Given information: Begin

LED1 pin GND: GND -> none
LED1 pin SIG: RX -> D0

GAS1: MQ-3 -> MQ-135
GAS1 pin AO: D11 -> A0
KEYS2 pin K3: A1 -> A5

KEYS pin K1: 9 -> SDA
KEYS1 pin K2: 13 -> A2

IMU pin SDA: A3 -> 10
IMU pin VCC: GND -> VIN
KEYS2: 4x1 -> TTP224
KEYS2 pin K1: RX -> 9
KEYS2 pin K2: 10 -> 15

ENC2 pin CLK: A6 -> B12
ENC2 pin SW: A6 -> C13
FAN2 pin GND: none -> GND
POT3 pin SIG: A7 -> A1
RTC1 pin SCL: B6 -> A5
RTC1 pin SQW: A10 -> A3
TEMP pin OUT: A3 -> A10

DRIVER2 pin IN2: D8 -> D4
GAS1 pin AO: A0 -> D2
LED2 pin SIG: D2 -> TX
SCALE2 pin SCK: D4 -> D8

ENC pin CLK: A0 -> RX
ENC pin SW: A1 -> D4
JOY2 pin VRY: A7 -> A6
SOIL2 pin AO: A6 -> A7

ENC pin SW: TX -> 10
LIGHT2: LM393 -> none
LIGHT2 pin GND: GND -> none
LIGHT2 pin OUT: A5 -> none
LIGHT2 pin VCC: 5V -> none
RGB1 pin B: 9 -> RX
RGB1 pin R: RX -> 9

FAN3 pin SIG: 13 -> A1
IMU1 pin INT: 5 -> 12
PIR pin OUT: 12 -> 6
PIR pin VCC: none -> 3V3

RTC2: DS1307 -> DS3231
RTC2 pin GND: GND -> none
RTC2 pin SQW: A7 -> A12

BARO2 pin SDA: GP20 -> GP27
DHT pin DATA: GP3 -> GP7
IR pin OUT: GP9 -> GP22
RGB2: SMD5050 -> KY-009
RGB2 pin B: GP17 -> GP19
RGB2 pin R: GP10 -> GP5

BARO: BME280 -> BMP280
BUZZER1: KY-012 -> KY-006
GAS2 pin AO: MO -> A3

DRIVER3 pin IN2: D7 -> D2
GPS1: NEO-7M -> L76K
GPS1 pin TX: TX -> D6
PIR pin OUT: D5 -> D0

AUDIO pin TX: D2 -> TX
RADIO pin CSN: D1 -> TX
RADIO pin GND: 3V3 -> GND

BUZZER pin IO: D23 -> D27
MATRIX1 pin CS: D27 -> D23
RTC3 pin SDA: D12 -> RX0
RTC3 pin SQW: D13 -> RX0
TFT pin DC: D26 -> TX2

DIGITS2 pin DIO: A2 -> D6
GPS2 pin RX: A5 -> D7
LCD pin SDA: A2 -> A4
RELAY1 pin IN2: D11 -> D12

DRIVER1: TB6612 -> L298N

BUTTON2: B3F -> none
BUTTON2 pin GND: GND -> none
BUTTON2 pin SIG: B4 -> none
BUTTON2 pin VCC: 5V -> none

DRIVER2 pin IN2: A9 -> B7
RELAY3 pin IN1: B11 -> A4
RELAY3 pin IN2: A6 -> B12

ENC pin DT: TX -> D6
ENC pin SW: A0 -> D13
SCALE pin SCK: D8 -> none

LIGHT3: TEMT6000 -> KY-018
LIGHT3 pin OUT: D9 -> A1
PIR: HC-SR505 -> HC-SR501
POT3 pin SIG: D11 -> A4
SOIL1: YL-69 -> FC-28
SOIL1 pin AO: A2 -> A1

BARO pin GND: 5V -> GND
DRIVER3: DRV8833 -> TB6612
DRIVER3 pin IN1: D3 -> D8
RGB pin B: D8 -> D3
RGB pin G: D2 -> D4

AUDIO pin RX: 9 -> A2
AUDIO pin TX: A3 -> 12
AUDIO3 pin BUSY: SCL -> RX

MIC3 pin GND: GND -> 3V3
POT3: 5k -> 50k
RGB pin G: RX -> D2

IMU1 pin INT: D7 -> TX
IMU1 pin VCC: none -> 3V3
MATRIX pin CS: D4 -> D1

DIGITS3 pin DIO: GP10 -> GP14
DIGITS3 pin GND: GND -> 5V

Given information: End

# About this exercise
Reproduce the listing above line for line, exactly.

# Exercise answer
LED1 pin GND: GND -> none
LED1 pin SIG: RX -> D0

GAS1: MQ-3 -> MQ-135
GAS1 pin AO: D11 -> A0
KEYS2 pin K3: A1 -> A5

KEYS pin K1: 9 -> SDA
KEYS1 pin K2: 13 -> A2

IMU pin SDA: A3 -> 10
IMU pin VCC: GND -> VIN
KEYS2: 4x1 -> TTP224
KEYS2 pin K1: RX -> 9
KEYS2 pin K2: 10 -> 15

ENC2 pin CLK: A6 -> B12
ENC2 pin SW: A6 -> C13
FAN2 pin GND: none -> GND
POT3 pin SIG: A7 -> A1
RTC1 pin SCL: B6 -> A5
RTC1 pin SQW: A10 -> A3
TEMP pin OUT: A3 -> A10

DRIVER2 pin IN2: D8 -> D4
GAS1 pin AO: A0 -> D2
LED2 pin SIG: D2 -> TX
SCALE2 pin SCK: D4 -> D8

ENC pin CLK: A0 -> RX
ENC pin SW: A1 -> D4
JOY2 pin VRY: A7 -> A6
SOIL2 pin AO: A6 -> A7

ENC pin SW: TX -> 10
LIGHT2: LM393 -> none
LIGHT2 pin GND: GND -> none
LIGHT2 pin OUT: A5 -> none
LIGHT2 pin VCC: 5V -> none
RGB1 pin B: 9 -> RX
RGB1 pin R: RX -> 9

FAN3 pin SIG: 13 -> A1
IMU1 pin INT: 5 -> 12
PIR pin OUT: 12 -> 6
PIR pin VCC: none -> 3V3

RTC2: DS1307 -> DS3231
RTC2 pin GND: GND -> none
RTC2 pin SQW: A7 -> A12

BARO2 pin SDA: GP20 -> GP27
DHT pin DATA: GP3 -> GP7
IR pin OUT: GP9 -> GP22
RGB2: SMD5050 -> KY-009
RGB2 pin B: GP17 -> GP19
RGB2 pin R: GP10 -> GP5

BARO: BME280 -> BMP280
BUZZER1: KY-012 -> KY-006
GAS2 pin AO: MO -> A3

DRIVER3 pin IN2: D7 -> D2
GPS1: NEO-7M -> L76K
GPS1 pin TX: TX -> D6
PIR pin OUT: D5 -> D0

AUDIO pin TX: D2 -> TX
RADIO pin CSN: D1 -> TX
RADIO pin GND: 3V3 -> GND

BUZZER pin IO: D23 -> D27
MATRIX1 pin CS: D27 -> D23
RTC3 pin SDA: D12 -> RX0
RTC3 pin SQW: D13 -> RX0
TFT pin DC: D26 -> TX2

DIGITS2 pin DIO: A2 -> D6
GPS2 pin RX: A5 -> D7
LCD pin SDA: A2 -> A4
RELAY1 pin IN2: D11 -> D12

DRIVER1: TB6612 -> L298N

BUTTON2: B3F -> none
BUTTON2 pin GND: GND -> none
BUTTON2 pin SIG: B4 -> none
BUTTON2 pin VCC: 5V -> none

DRIVER2 pin IN2: A9 -> B7
RELAY3 pin IN1: B11 -> A4
RELAY3 pin IN2: A6 -> B12

ENC pin DT: TX -> D6
ENC pin SW: A0 -> D13
SCALE pin SCK: D8 -> none

LIGHT3: TEMT6000 -> KY-018
LIGHT3 pin OUT: D9 -> A1
PIR: HC-SR505 -> HC-SR501
POT3 pin SIG: D11 -> A4
SOIL1: YL-69 -> FC-28
SOIL1 pin AO: A2 -> A1

BARO pin GND: 5V -> GND
DRIVER3: DRV8833 -> TB6612
DRIVER3 pin IN1: D3 -> D8
RGB pin B: D8 -> D3
RGB pin G: D2 -> D4

AUDIO pin RX: 9 -> A2
AUDIO pin TX: A3 -> 12
AUDIO3 pin BUSY: SCL -> RX

MIC3 pin GND: GND -> 3V3
POT3: 5k -> 50k
RGB pin G: RX -> D2

IMU1 pin INT: D7 -> TX
IMU1 pin VCC: none -> 3V3
MATRIX pin CS: D4 -> D1

DIGITS3 pin DIO: GP10 -> GP14
DIGITS3 pin GND: GND -> 5V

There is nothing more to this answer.